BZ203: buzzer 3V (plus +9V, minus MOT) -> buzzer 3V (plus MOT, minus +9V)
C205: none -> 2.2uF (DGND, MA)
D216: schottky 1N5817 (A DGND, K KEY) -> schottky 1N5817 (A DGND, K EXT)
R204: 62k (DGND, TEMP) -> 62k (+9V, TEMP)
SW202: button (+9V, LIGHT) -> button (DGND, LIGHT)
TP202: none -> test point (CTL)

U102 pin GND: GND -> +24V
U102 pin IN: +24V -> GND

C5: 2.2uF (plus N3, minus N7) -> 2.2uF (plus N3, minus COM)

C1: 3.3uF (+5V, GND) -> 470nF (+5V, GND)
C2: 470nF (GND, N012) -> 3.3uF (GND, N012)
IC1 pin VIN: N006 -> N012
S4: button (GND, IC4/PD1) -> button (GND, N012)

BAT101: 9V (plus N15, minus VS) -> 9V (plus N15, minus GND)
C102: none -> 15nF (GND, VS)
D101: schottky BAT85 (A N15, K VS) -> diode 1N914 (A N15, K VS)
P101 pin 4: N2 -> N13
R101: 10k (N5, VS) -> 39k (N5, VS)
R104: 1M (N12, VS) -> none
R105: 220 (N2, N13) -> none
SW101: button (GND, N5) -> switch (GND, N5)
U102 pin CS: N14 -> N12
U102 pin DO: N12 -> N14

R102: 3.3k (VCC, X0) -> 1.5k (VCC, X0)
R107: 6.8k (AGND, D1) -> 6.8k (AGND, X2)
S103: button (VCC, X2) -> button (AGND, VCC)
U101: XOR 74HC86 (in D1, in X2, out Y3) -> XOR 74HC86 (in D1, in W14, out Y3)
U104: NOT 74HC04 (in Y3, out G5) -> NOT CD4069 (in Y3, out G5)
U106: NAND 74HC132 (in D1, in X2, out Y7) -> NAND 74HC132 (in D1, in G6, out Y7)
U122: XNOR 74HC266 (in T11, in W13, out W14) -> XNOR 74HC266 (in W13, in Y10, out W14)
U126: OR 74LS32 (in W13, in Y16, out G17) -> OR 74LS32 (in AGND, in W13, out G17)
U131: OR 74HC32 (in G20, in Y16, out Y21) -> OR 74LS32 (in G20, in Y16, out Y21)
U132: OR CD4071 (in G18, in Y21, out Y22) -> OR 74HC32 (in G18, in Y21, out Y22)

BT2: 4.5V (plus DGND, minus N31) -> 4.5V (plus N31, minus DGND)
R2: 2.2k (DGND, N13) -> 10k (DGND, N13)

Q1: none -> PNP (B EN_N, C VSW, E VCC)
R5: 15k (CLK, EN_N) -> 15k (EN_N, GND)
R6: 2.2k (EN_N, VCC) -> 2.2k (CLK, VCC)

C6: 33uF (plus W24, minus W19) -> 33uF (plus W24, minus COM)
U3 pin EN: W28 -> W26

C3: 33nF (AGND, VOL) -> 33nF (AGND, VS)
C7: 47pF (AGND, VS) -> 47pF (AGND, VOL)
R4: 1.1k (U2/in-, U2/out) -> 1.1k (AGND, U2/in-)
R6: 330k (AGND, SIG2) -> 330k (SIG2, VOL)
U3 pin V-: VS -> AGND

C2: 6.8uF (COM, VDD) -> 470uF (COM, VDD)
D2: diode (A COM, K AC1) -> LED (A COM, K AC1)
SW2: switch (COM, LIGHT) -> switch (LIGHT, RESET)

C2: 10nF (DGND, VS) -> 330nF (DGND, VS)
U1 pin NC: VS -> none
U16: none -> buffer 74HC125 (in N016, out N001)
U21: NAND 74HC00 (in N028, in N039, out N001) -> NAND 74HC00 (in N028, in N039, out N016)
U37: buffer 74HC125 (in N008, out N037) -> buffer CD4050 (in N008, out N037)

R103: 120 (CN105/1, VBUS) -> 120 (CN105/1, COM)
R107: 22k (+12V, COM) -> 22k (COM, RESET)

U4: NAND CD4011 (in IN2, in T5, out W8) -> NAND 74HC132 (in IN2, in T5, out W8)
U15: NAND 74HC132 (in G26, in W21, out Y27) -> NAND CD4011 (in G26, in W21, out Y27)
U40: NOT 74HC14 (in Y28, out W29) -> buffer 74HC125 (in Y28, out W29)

================

WHAT YOU SHOULD DO.
Copy out the lines above exactly, beginning at the one that contains "U101: XOR 74HC86" and ending at the one that contains "U132: OR CD4071".

TASK RESULT.
U101: XOR 74HC86 (in D1, in X2, out Y3) -> XOR 74HC86 (in D1, in W14, out Y3)
U104: NOT 74HC04 (in Y3, out G5) -> NOT CD4069 (in Y3, out G5)
U106: NAND 74HC132 (in D1, in X2, out Y7) -> NAND 74HC132 (in D1, in G6, out Y7)
U122: XNOR 74HC266 (in T11, in W13, out W14) -> XNOR 74HC266 (in W13, in Y10, out W14)
U126: OR 74LS32 (in W13, in Y16, out G17) -> OR 74LS32 (in AGND, in W13, out G17)
U131: OR 74HC32 (in G20, in Y16, out Y21) -> OR 74LS32 (in G20, in Y16, out Y21)
U132: OR CD4071 (in G18, in Y21, out Y22) -> OR 74HC32 (in G18, in Y21, out Y22)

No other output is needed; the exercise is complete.